# What is required
Reproduce the following material verbatim, line by line, omitting the pictures.

[Pointing records for screenshots and pages]
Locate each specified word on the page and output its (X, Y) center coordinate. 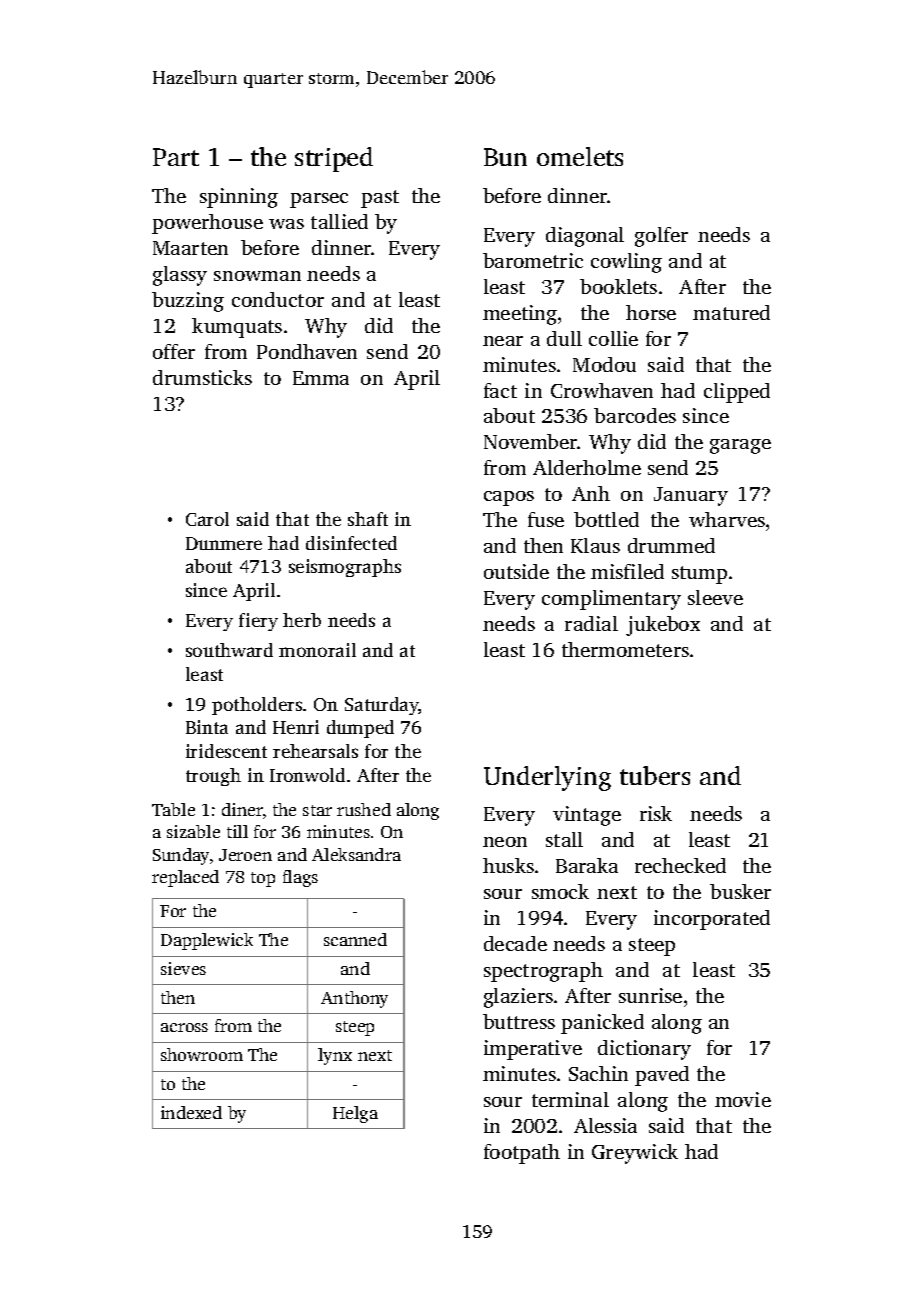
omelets (580, 156)
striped (334, 159)
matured (731, 312)
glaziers (518, 998)
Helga (355, 1114)
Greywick (635, 1154)
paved (662, 1076)
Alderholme (587, 467)
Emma (321, 378)
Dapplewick (207, 941)
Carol (207, 519)
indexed (191, 1112)
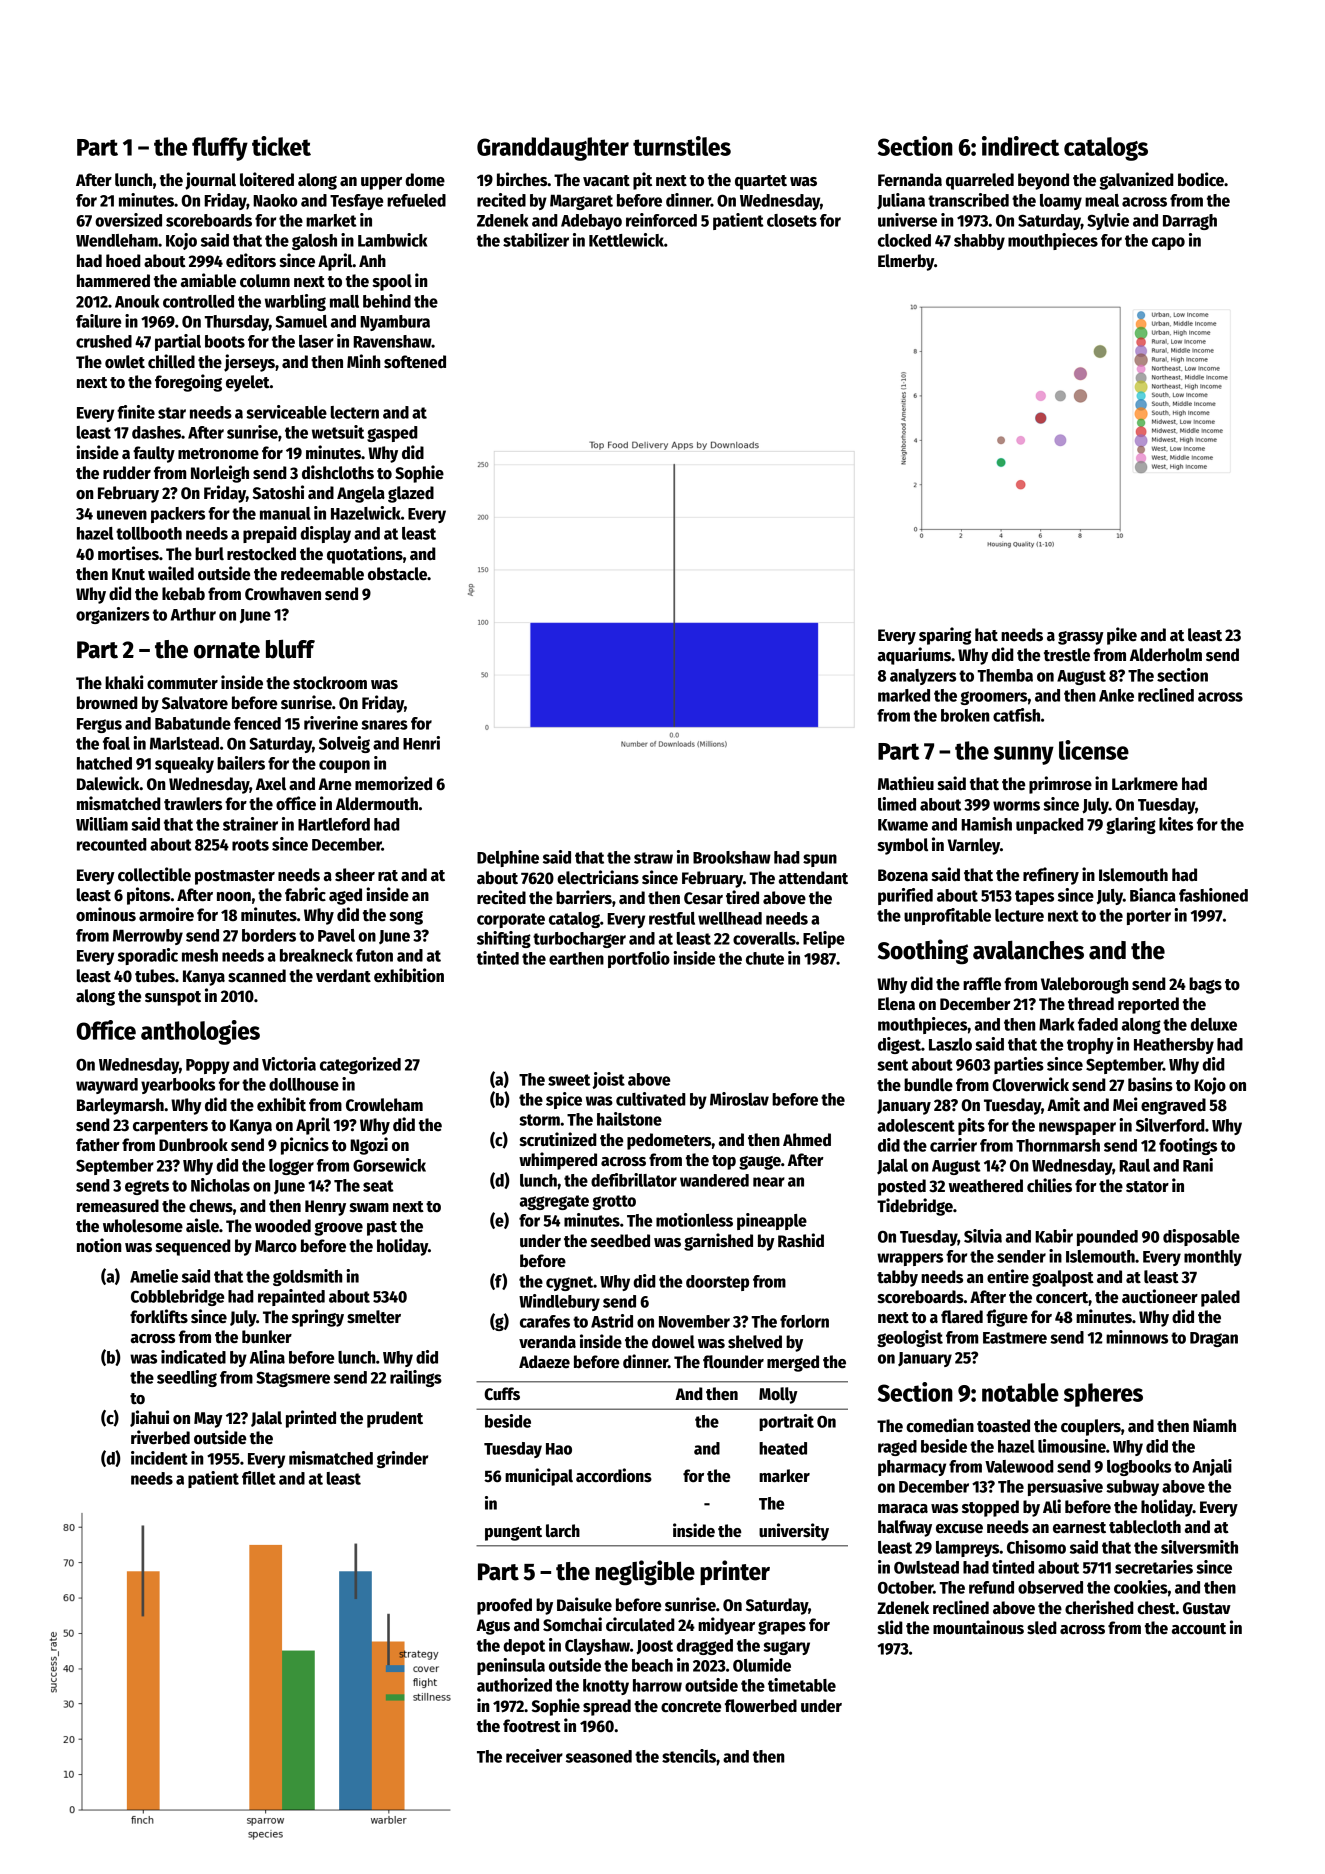  I want to click on seasoned, so click(599, 1756).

# Task result
Locate each specified word on the page and output its (X, Y) center coordinate. 
omelets (580, 156)
striped (334, 159)
matured (731, 312)
glaziers (518, 998)
Helga (355, 1114)
Greywick (635, 1154)
paved (662, 1076)
Alderholme (587, 467)
Emma (321, 378)
Dapplewick (207, 941)
Carol (207, 519)
indexed (191, 1112)
  I want to click on seasoned, so click(599, 1756).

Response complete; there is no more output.